**What to produce:**
Restate each line below word for word, skipping every picture.

Recorded data
========================
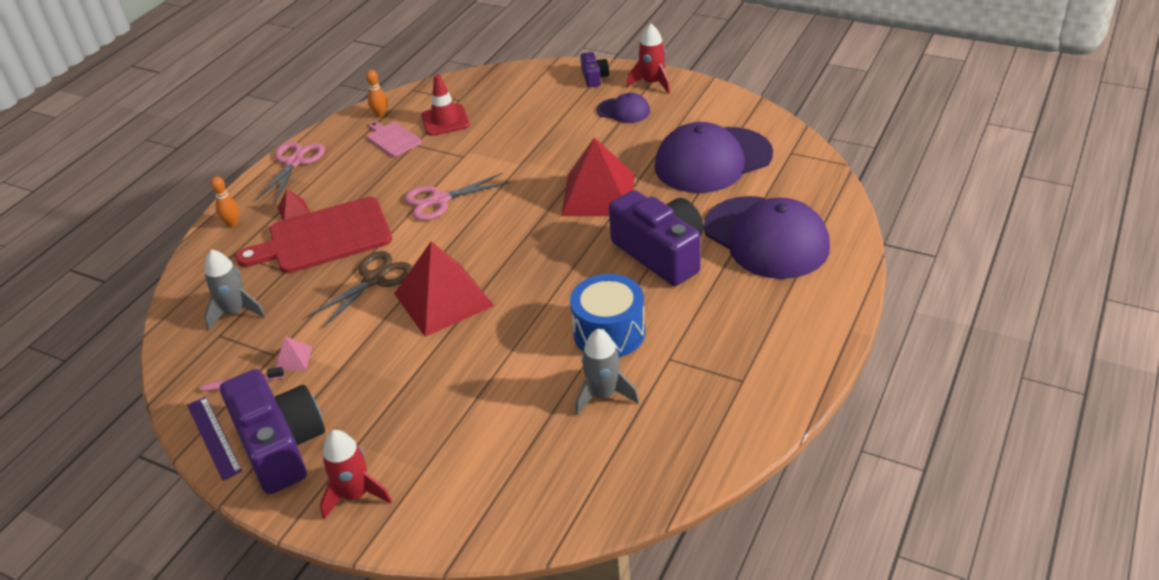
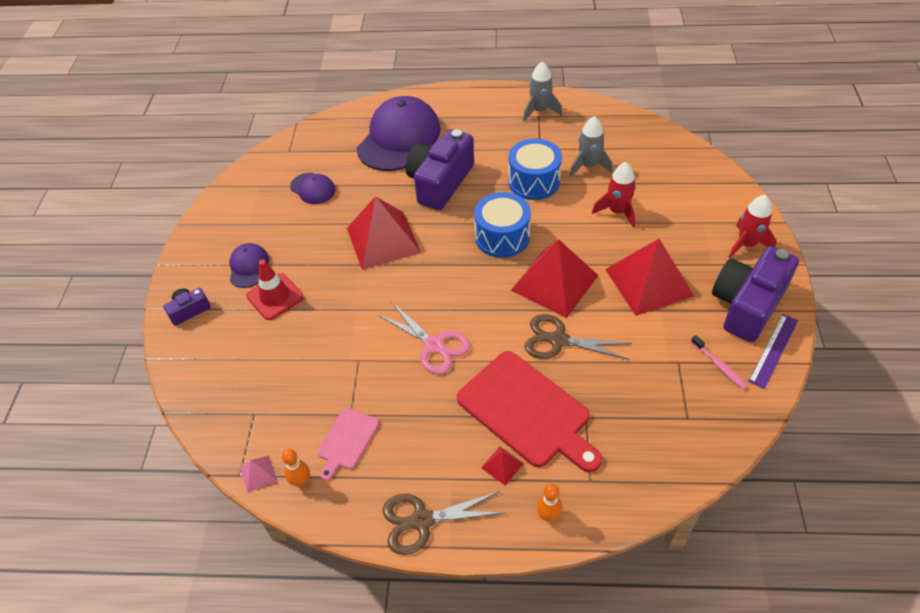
camera: 115 degrees left, 10 degrees up
grey rocket [204,249,266,330] -> grey rocket moved to [523,61,562,121]
pink scissors [256,142,325,202] -> brown scissors [383,491,506,555]
pink pyramid [275,336,312,371] -> pink pyramid moved to [240,456,277,493]
red traffic cone [421,74,470,136] -> red traffic cone moved to [246,259,304,320]
red rocket [627,24,670,94] -> red rocket moved to [592,162,636,228]
purple cap [654,122,773,193] -> purple cap [290,173,336,204], size x0.48
none -> blue drum [474,192,531,258]
none -> red pyramid [605,239,694,316]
========================
**Finished task:**
camera: 115 degrees left, 10 degrees up
grey rocket [204,249,266,330] -> grey rocket moved to [523,61,562,121]
pink scissors [256,142,325,202] -> brown scissors [383,491,506,555]
pink pyramid [275,336,312,371] -> pink pyramid moved to [240,456,277,493]
red traffic cone [421,74,470,136] -> red traffic cone moved to [246,259,304,320]
red rocket [627,24,670,94] -> red rocket moved to [592,162,636,228]
purple cap [654,122,773,193] -> purple cap [290,173,336,204], size x0.48
none -> blue drum [474,192,531,258]
none -> red pyramid [605,239,694,316]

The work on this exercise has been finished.